→ **EXERCISE BRIEF**: Determine the number of lines in the data below that contain the string "purple", and respond with that number alone.

─── MATERIAL SUPPLIED

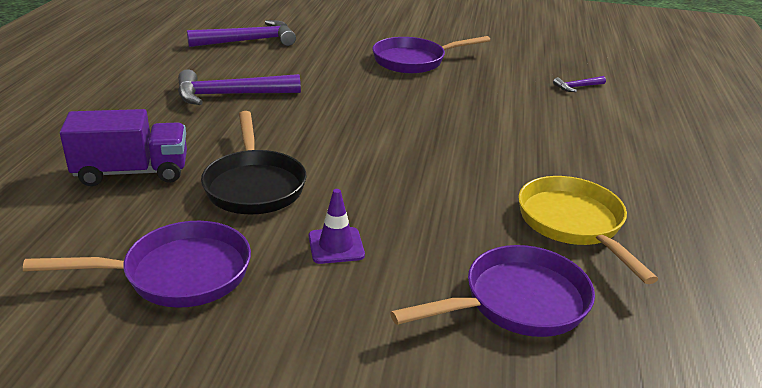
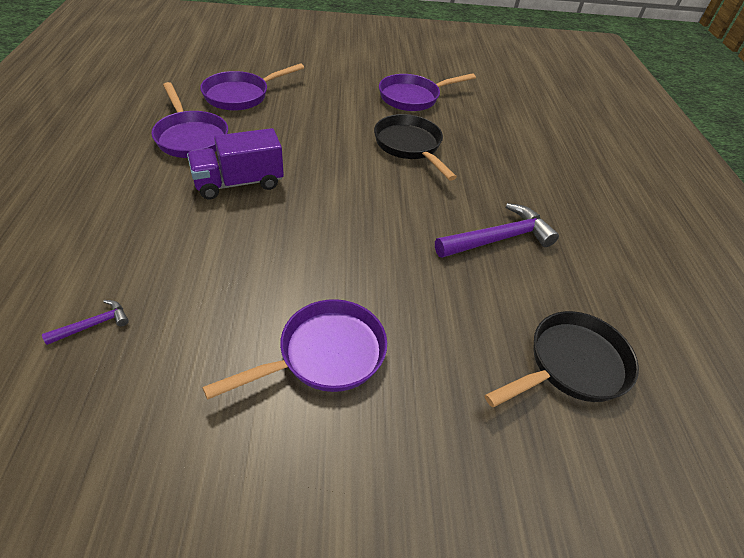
camera: 165 degrees right, 15 degrees up
(132, 172) = (493, 148): purple truck -> purple truck (239, 183)
(248, 41) = (571, 365): purple hammer -> black pan
(336, 246) = (341, 114): purple traffic cone -> none
(573, 224) = (190, 137): yellow pan -> purple pan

──────

→ **RESULT BELOW**: 4